> _Exercise directions_: Among the lines below, take the one holding "CN103 pin 1: STG2 -> STG", the one holding "VR101: 10k (+3V3, GND, wiper", and all lines between them. Set them down exactly.

> _Records provided_:
>>>
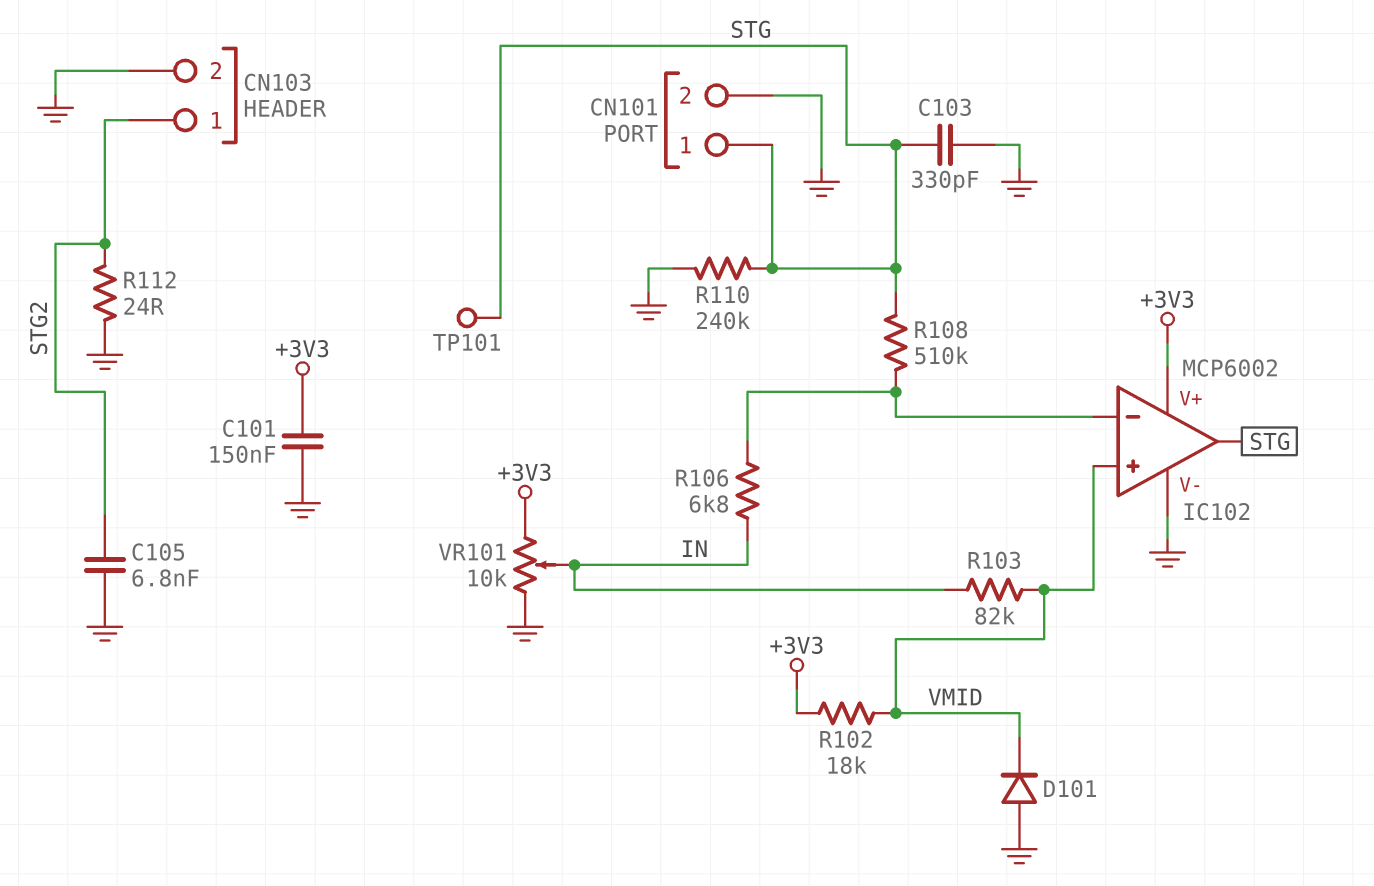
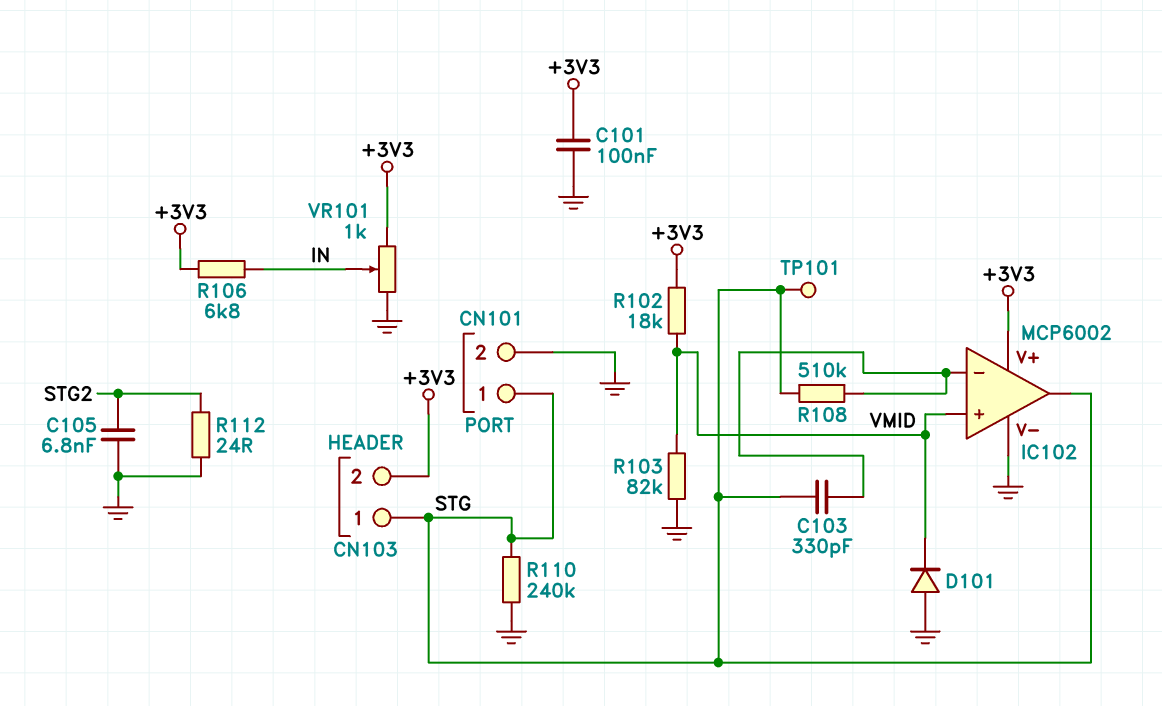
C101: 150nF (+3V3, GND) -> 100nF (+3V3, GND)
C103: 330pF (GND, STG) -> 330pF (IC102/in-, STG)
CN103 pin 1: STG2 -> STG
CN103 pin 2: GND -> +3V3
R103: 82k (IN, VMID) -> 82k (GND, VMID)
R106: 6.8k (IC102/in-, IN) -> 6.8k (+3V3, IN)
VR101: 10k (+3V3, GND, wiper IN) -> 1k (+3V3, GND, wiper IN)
<<<
>>>
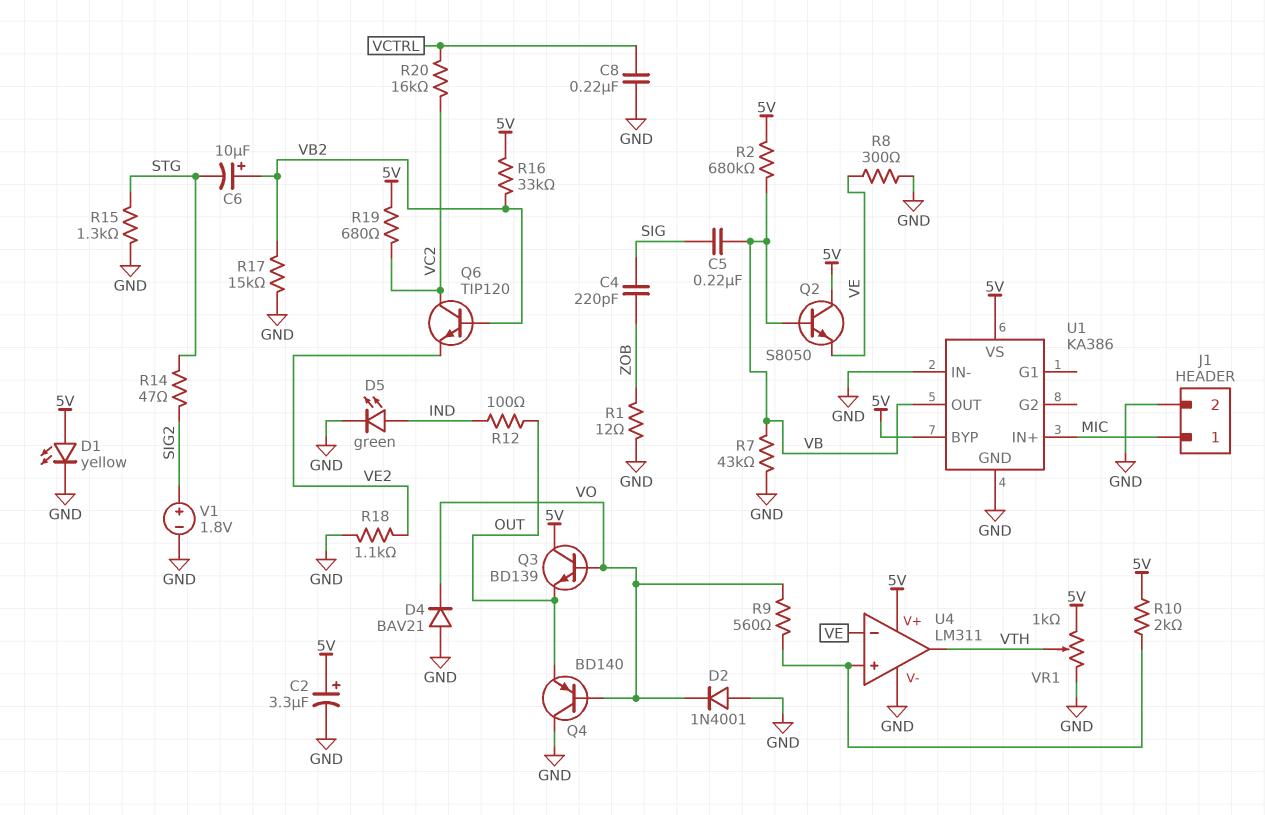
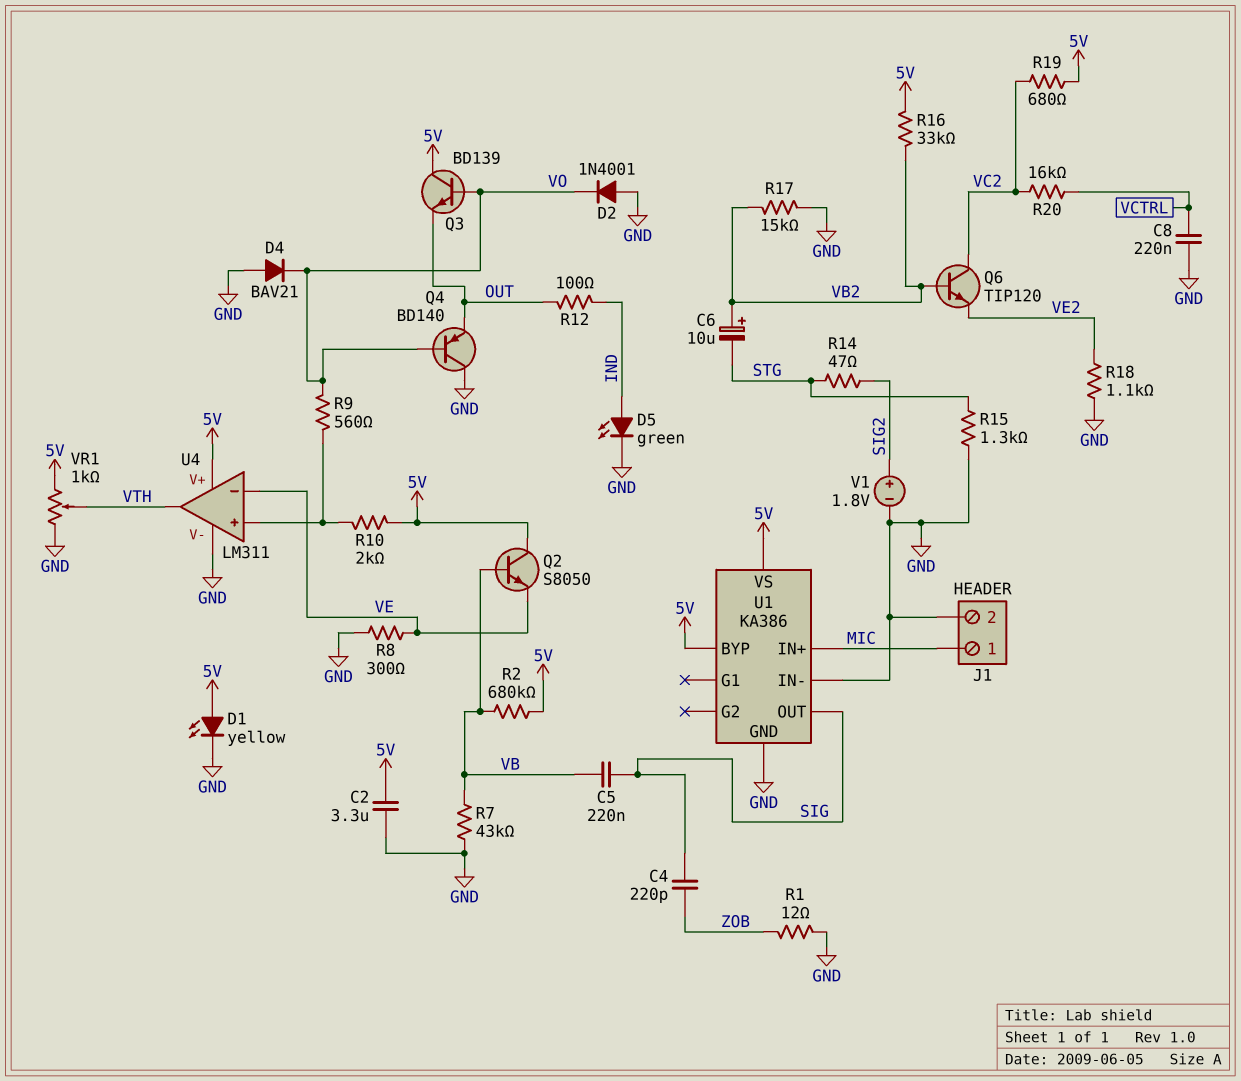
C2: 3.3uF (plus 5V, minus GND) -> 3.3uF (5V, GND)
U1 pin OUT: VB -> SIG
<<<
> _Answer section_:
CN103 pin 1: STG2 -> STG
CN103 pin 2: GND -> +3V3
R103: 82k (IN, VMID) -> 82k (GND, VMID)
R106: 6.8k (IC102/in-, IN) -> 6.8k (+3V3, IN)
VR101: 10k (+3V3, GND, wiper IN) -> 1k (+3V3, GND, wiper IN)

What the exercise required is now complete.